[Work to complete] Return the records below from the line containing "R6: 15k (N2, N5) -> 15k (N2, VS)" onward, exactly, through and including the last line.

Data records
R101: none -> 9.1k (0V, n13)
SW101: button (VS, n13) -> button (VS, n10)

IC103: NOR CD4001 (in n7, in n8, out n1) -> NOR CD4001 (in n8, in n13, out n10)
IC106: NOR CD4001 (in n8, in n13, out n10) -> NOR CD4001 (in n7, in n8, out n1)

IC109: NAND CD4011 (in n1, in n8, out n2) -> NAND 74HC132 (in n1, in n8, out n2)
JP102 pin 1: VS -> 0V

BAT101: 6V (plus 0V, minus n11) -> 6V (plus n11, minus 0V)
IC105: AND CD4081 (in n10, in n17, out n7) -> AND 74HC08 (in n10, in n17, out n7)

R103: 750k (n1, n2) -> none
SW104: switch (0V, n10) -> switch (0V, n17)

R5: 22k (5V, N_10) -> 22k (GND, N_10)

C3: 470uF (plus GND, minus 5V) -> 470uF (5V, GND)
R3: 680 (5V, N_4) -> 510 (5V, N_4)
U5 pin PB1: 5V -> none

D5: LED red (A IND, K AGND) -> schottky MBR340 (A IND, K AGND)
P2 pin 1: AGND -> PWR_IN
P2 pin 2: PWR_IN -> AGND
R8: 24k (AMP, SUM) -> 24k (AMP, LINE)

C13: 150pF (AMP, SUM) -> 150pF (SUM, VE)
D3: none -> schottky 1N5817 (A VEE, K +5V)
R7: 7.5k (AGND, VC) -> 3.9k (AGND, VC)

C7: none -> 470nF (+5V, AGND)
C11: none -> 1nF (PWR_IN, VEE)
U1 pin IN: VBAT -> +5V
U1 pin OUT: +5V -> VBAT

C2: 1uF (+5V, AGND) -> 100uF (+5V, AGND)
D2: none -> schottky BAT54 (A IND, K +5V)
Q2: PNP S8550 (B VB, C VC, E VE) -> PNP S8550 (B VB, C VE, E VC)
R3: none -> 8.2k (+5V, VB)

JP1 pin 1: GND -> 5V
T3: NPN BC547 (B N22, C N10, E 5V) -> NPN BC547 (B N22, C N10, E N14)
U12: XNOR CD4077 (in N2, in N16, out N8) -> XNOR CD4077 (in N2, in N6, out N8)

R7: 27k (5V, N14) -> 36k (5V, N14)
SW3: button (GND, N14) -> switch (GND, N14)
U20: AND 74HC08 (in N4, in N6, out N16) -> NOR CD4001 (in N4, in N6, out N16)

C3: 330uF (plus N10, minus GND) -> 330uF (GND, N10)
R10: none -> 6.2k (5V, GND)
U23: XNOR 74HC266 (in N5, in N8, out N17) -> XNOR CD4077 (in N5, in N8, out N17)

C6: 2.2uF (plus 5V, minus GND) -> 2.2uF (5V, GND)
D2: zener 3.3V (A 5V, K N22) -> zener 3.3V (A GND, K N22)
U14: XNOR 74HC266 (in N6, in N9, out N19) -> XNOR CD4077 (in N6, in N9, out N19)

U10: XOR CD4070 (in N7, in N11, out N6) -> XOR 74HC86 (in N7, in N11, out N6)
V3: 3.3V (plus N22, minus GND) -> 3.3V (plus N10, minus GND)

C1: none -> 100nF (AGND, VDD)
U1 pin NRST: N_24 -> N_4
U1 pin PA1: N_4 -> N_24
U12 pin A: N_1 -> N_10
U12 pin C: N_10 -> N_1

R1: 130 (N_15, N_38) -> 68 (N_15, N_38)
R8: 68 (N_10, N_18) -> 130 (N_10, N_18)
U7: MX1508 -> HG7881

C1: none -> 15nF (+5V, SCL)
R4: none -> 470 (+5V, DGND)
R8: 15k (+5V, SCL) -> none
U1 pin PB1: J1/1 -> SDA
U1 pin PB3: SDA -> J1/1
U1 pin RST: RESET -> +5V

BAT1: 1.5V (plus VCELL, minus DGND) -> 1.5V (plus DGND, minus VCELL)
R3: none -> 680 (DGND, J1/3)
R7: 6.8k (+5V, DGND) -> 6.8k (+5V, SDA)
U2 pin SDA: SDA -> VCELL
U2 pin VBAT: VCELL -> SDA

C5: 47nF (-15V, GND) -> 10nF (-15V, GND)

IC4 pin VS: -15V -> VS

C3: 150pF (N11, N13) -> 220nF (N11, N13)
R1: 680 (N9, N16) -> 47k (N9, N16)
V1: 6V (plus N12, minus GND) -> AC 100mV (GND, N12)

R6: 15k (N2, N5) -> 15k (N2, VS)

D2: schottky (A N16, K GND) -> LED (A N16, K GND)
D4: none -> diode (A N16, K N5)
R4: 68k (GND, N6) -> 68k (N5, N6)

[Exercise solution]
R6: 15k (N2, N5) -> 15k (N2, VS)

D2: schottky (A N16, K GND) -> LED (A N16, K GND)
D4: none -> diode (A N16, K N5)
R4: 68k (GND, N6) -> 68k (N5, N6)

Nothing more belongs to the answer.